:: Work required ::
If a line in the records below contains the word "plate", copy it.

++++

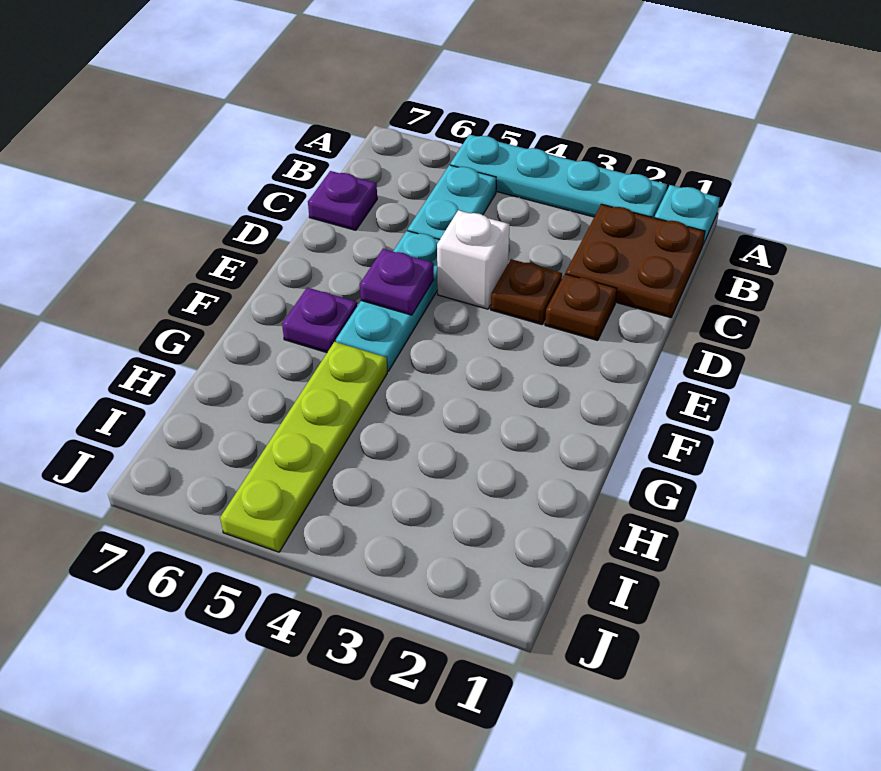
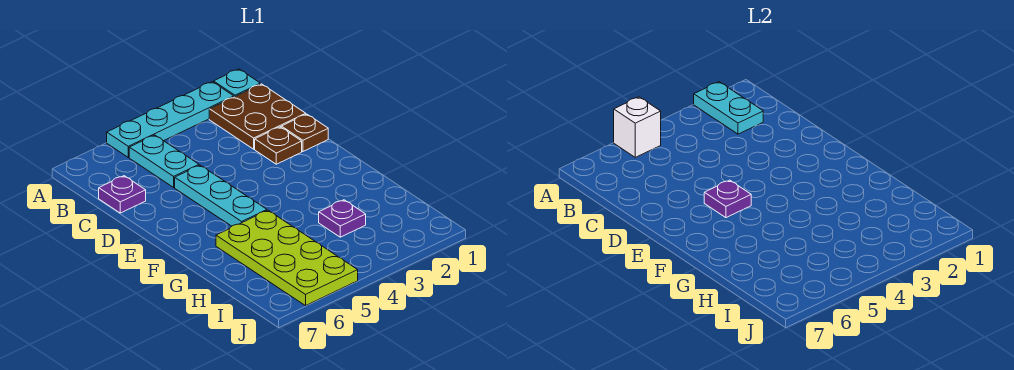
none -> cyan plate A2:B2 level 2
brown plate D3 level 1 -> brown plate D1 level 1
white brick D4 level 1 -> white brick A5 level 2
purple plate F6 level 1 -> purple plate H3 level 1
lime plate G5:J5 level 1 -> lime plate G5:J6 level 1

++++

:: Solution to this exercise ::
none -> cyan plate A2:B2 level 2
brown plate D3 level 1 -> brown plate D1 level 1
purple plate F6 level 1 -> purple plate H3 level 1
lime plate G5:J5 level 1 -> lime plate G5:J6 level 1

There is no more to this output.